Record set section start

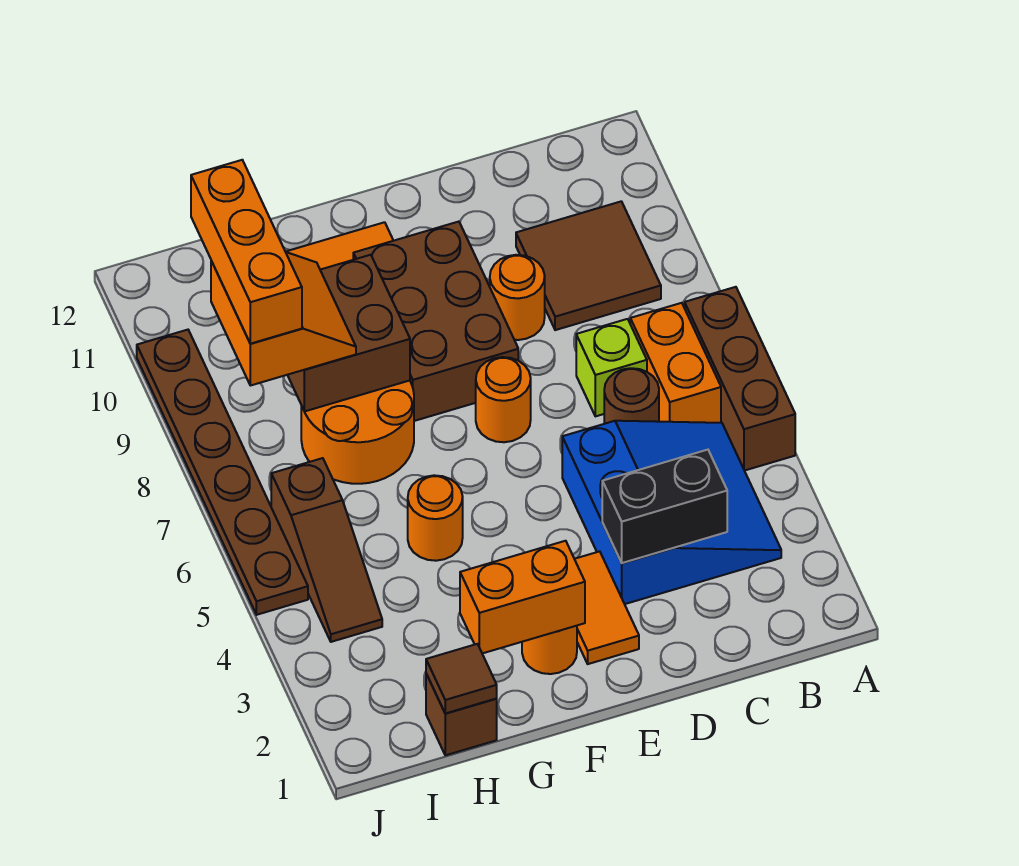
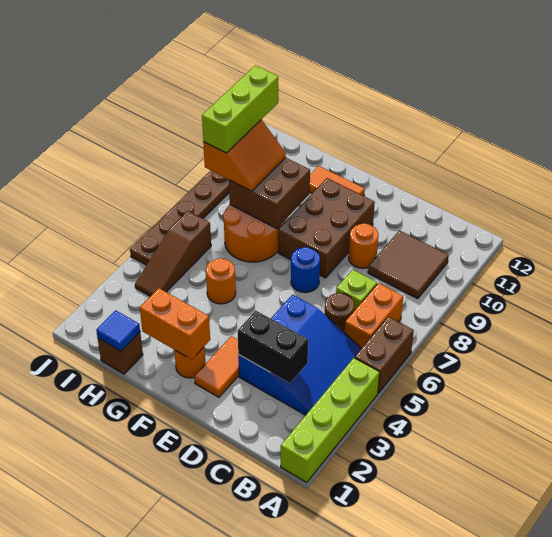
none -> lime brick A1:A4 level 1
brown brick A5:A7 level 1 -> brown brick A5:A6 level 1
orange round brick E7 level 1 -> blue round brick E7 level 1
brown tile H1 level 2 -> blue tile H1 level 2
orange brick I8:I10 level 4 -> lime brick I8:I10 level 4

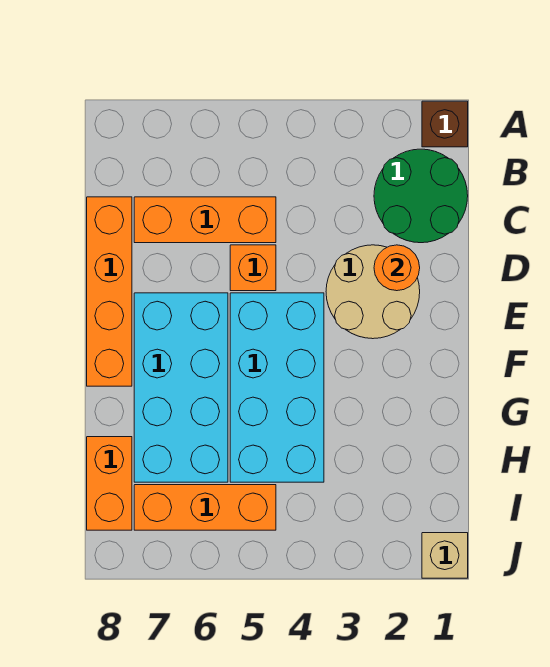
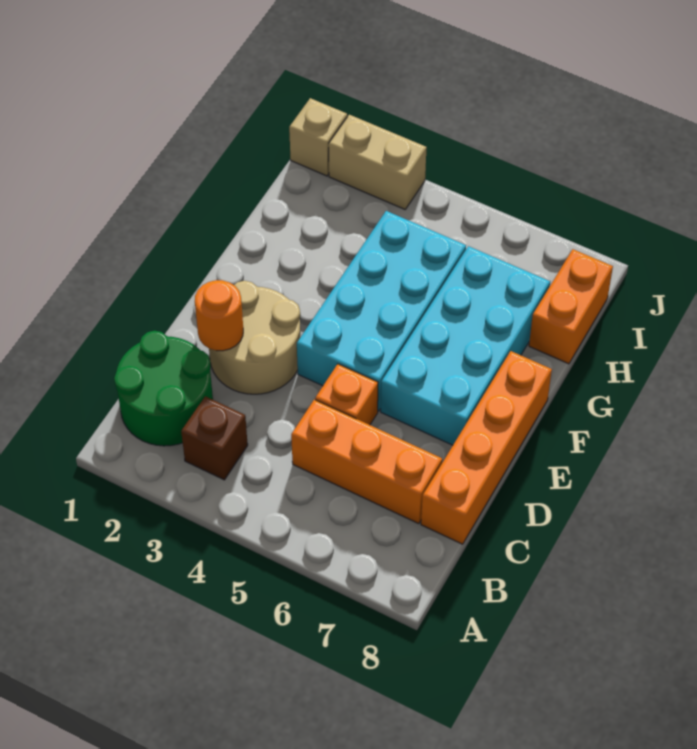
brown brick A1 level 1 -> brown brick B3 level 1
orange brick I5:I7 level 1 -> none
none -> tan brick J2:J3 level 1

Record set section end

Task statement | Write out all the material above exactly, with no image carried over.

Reply |
none -> lime brick A1:A4 level 1
brown brick A5:A7 level 1 -> brown brick A5:A6 level 1
orange round brick E7 level 1 -> blue round brick E7 level 1
brown tile H1 level 2 -> blue tile H1 level 2
orange brick I8:I10 level 4 -> lime brick I8:I10 level 4

brown brick A1 level 1 -> brown brick B3 level 1
orange brick I5:I7 level 1 -> none
none -> tan brick J2:J3 level 1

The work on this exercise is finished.